**Exercise data**
Content starts
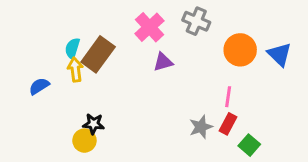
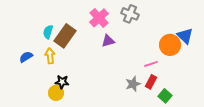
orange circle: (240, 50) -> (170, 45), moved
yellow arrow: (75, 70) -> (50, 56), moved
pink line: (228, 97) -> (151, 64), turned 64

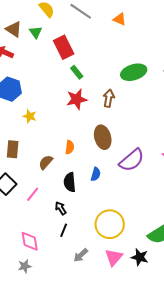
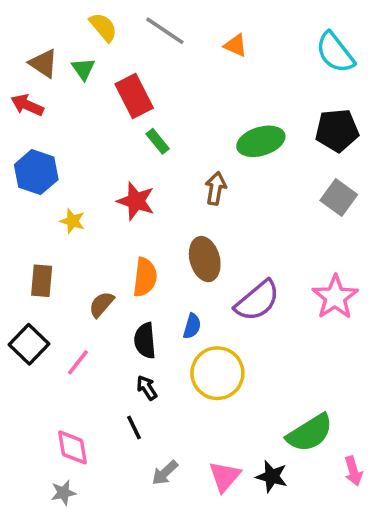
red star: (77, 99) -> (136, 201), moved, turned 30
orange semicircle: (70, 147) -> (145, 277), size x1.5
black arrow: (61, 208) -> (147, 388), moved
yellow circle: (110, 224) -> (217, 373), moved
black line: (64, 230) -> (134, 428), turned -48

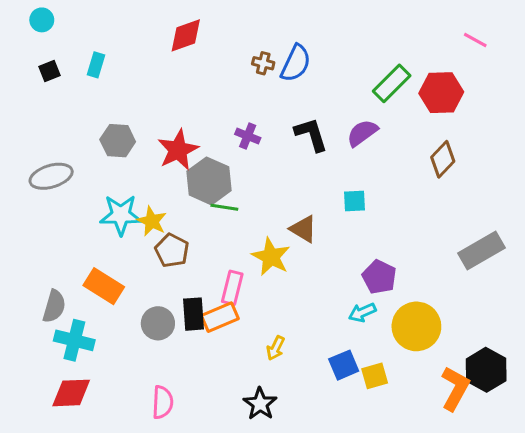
Content ends
Content starts
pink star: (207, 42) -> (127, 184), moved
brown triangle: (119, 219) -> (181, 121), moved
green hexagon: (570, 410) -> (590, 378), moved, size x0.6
Content ends
Content starts
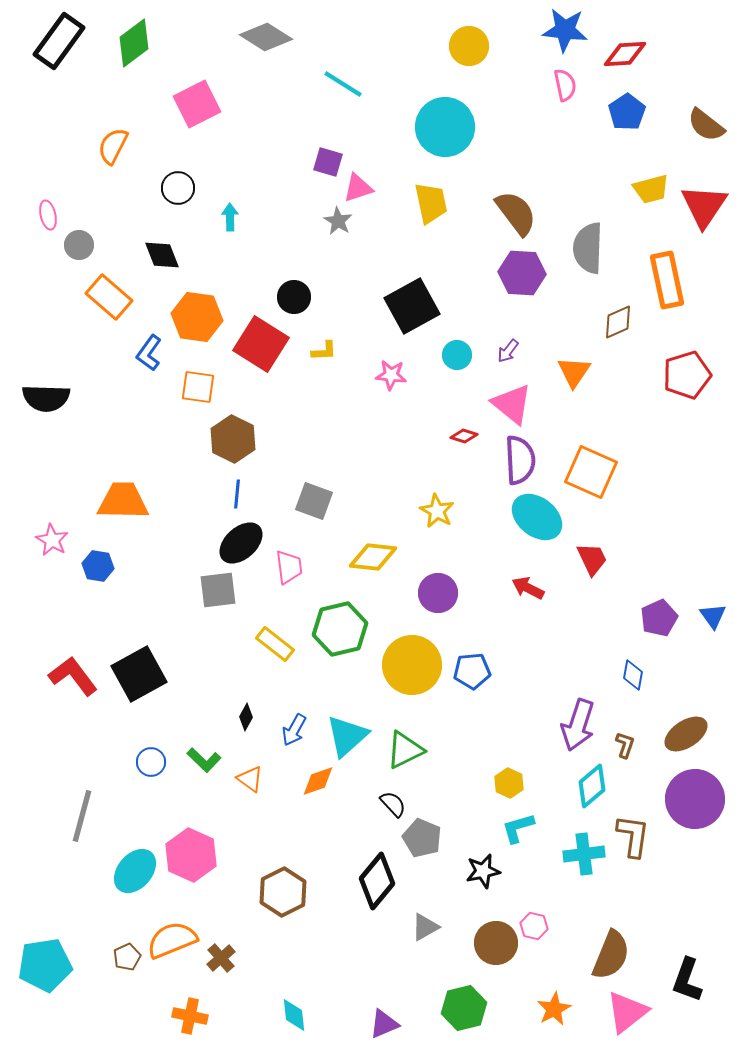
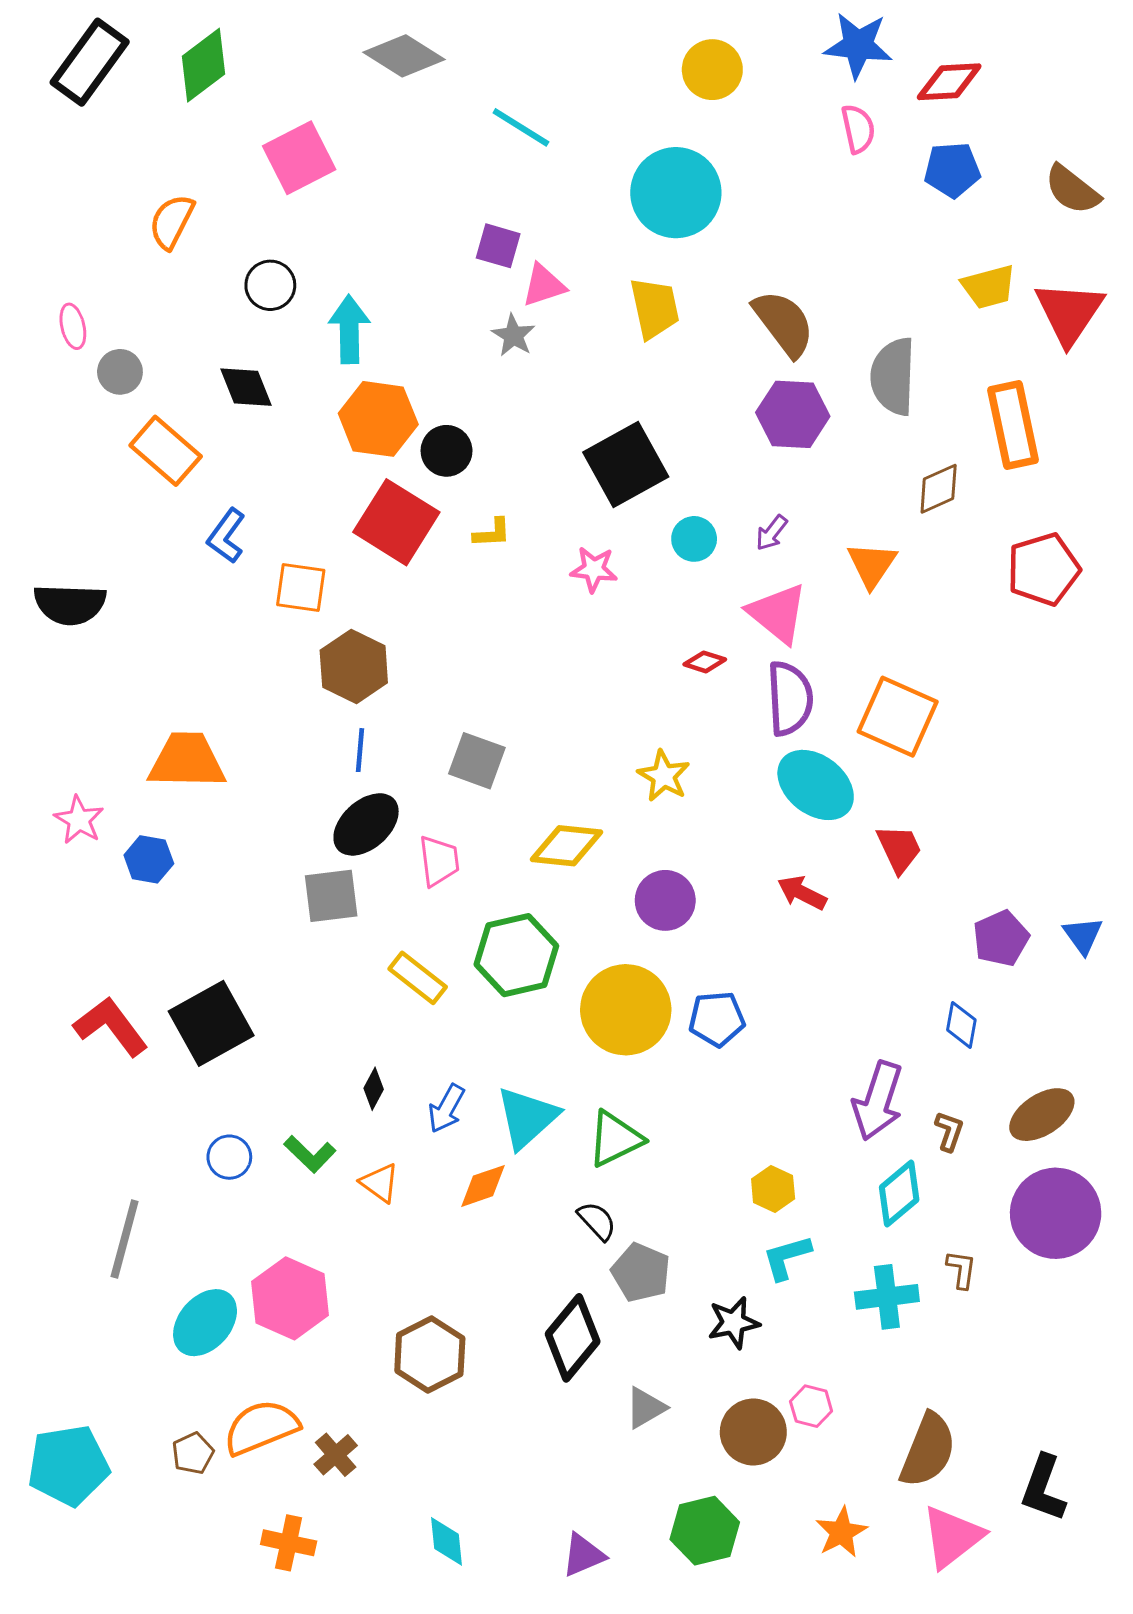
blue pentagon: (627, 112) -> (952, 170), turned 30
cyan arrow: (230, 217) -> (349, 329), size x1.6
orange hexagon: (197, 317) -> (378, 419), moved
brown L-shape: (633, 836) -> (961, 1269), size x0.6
Content ends
**Description of the task**
Given the records above, reproduce precisely and only the lines between the line holding "orange hexagon: (197, 317)" and the line holding "brown L-shape: (633, 836)", inclusive.

**Result below**
orange hexagon: (197, 317) -> (378, 419), moved
brown L-shape: (633, 836) -> (961, 1269), size x0.6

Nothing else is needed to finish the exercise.